Data records

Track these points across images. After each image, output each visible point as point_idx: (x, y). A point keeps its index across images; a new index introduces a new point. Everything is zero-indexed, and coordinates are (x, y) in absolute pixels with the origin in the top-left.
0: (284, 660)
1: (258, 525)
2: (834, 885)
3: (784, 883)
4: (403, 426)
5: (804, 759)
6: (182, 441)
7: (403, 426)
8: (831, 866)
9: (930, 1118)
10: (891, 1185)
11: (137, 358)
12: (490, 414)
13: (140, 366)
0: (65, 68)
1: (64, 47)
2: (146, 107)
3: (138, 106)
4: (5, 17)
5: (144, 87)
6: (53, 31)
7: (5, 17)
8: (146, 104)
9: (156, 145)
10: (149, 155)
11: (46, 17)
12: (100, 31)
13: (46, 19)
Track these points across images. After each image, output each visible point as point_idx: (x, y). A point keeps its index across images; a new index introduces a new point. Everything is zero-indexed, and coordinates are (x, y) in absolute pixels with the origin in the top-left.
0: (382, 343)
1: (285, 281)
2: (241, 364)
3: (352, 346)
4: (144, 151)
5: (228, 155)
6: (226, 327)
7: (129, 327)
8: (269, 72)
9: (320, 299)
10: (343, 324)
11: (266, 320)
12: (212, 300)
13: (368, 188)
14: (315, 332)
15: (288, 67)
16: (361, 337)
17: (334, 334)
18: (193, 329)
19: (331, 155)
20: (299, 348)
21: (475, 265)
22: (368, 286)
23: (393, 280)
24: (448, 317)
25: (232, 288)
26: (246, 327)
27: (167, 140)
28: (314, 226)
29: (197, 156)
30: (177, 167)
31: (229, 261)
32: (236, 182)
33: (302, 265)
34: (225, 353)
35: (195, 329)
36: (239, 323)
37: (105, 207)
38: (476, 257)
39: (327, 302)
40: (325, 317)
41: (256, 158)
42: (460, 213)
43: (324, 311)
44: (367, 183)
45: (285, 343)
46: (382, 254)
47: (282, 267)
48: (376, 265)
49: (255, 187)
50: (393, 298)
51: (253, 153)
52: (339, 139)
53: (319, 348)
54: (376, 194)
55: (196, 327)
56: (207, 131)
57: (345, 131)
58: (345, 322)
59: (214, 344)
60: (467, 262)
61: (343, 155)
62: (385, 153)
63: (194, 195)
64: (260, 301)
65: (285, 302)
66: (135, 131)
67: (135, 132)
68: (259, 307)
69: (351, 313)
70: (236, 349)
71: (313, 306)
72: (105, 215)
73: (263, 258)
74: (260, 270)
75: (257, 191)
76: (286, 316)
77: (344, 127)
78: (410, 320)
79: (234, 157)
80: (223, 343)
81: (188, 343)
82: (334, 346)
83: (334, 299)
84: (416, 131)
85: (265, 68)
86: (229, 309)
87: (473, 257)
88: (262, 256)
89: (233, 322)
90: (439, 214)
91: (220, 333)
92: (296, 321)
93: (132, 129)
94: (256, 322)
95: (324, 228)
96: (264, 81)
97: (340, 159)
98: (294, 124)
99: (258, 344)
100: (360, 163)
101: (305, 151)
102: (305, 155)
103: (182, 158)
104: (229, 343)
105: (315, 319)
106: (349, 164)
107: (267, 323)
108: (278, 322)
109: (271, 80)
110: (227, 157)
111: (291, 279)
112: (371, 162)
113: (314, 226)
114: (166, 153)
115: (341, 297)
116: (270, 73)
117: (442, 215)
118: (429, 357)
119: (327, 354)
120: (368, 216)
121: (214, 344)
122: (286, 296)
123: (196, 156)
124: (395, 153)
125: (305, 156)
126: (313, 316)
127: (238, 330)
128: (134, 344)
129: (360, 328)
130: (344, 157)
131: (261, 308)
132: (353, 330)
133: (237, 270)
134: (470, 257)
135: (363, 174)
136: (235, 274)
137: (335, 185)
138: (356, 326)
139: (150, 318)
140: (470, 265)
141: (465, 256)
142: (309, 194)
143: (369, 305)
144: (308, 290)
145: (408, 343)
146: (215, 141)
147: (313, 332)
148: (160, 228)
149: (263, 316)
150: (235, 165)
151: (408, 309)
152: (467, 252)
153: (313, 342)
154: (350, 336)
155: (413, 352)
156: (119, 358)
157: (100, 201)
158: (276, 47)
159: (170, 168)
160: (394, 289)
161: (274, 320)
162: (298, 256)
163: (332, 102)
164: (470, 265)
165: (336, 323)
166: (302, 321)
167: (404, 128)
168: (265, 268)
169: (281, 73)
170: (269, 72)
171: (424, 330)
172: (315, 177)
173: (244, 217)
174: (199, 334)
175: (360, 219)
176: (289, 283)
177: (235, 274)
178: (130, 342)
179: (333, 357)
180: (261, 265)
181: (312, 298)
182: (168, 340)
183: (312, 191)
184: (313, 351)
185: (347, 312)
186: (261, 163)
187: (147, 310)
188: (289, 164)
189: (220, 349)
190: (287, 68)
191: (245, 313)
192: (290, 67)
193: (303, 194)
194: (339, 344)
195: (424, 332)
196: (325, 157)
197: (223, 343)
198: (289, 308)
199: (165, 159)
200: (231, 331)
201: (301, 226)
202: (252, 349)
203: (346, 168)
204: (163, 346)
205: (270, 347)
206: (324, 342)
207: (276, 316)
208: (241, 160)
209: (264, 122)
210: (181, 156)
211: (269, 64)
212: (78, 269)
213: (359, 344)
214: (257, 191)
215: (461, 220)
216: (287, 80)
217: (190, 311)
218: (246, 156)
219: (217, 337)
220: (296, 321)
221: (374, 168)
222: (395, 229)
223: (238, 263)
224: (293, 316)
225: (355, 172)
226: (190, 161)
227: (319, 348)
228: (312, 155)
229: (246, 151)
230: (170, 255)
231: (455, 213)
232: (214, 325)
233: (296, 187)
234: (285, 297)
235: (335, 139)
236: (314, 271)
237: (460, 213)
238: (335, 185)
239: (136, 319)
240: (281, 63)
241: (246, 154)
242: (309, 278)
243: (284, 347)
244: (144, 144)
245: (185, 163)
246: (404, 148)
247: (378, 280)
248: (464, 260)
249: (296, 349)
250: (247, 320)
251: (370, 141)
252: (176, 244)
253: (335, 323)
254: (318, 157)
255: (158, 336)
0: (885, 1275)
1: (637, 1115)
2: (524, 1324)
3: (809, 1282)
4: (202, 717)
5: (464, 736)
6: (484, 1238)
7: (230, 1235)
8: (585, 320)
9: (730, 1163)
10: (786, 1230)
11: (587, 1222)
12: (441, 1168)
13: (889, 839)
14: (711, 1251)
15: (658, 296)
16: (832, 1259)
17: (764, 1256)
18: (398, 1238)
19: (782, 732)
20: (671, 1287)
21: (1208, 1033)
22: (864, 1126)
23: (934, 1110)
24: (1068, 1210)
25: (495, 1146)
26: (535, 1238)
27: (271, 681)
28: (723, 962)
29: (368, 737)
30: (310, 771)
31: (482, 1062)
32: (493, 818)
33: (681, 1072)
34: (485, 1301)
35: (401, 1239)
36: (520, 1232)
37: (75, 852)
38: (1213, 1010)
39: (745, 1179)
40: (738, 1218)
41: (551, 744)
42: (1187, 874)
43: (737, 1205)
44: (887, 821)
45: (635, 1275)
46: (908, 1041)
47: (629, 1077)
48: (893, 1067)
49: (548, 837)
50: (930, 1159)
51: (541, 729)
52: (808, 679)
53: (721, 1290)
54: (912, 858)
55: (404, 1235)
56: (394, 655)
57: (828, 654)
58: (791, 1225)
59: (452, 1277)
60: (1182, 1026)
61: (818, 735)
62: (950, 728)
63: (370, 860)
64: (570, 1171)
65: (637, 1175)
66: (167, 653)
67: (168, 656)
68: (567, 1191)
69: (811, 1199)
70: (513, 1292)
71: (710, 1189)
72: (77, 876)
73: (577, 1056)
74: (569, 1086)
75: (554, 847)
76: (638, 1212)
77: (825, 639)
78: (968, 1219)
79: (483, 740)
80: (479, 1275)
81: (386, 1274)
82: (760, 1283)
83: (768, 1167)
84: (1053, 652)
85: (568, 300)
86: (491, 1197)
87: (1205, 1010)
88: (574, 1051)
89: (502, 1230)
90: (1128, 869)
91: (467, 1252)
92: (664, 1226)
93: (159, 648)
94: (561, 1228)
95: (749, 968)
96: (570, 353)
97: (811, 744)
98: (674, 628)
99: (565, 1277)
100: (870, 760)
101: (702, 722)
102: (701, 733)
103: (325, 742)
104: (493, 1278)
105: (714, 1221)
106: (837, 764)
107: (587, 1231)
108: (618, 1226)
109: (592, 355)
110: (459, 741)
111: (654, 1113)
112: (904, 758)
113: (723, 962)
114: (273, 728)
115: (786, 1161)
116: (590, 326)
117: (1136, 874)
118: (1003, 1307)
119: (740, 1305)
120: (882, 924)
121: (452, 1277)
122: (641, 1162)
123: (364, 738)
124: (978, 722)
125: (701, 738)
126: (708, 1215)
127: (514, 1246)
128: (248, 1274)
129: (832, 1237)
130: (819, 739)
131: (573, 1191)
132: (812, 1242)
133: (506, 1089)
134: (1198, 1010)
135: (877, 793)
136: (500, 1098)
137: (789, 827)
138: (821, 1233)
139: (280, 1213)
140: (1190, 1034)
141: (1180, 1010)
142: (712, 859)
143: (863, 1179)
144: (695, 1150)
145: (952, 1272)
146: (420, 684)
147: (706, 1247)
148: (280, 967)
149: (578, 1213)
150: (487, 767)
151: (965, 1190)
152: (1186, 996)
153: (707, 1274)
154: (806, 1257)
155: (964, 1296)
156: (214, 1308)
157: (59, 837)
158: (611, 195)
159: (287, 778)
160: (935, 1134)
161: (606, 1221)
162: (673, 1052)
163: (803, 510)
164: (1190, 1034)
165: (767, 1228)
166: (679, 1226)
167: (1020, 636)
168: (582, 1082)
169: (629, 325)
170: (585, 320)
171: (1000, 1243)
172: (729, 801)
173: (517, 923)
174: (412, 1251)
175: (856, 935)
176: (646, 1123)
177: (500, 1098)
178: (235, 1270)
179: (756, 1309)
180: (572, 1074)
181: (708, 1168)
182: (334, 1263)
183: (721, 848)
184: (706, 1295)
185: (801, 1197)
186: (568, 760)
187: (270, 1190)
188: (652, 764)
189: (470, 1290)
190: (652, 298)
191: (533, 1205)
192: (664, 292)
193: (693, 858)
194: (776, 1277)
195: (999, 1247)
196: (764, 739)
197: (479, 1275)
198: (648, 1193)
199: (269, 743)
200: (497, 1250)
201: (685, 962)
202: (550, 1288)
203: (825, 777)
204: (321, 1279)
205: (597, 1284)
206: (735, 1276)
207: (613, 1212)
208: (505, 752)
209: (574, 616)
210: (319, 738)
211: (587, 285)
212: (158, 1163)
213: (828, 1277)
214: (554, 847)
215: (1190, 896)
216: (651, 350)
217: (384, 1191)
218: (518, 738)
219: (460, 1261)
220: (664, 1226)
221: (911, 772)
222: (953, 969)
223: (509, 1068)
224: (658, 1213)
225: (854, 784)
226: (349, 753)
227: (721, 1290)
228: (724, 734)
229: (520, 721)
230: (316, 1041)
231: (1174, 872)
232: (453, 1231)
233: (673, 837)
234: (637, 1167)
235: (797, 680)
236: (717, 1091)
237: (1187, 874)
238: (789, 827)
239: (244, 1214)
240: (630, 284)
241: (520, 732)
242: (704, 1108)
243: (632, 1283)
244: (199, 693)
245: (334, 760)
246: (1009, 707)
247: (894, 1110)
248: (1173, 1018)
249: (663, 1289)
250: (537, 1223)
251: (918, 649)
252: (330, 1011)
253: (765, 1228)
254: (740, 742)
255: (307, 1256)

Task prompt
Replace "top-left" with "upper-left" in the data from its beginning up to and including the line with "13: (46, 19)", and give back only those lines with nothing else changed.

Correct result
Track these points across images. After each image, output each visible point as point_idx: (x, y). A point keeps its index across images; a new index introduces a new point. Everything is zero-indexed, and coordinates are (x, y) in absolute pixels with the origin in the upper-left.
0: (284, 660)
1: (258, 525)
2: (834, 885)
3: (784, 883)
4: (403, 426)
5: (804, 759)
6: (182, 441)
7: (403, 426)
8: (831, 866)
9: (930, 1118)
10: (891, 1185)
11: (137, 358)
12: (490, 414)
13: (140, 366)
0: (65, 68)
1: (64, 47)
2: (146, 107)
3: (138, 106)
4: (5, 17)
5: (144, 87)
6: (53, 31)
7: (5, 17)
8: (146, 104)
9: (156, 145)
10: (149, 155)
11: (46, 17)
12: (100, 31)
13: (46, 19)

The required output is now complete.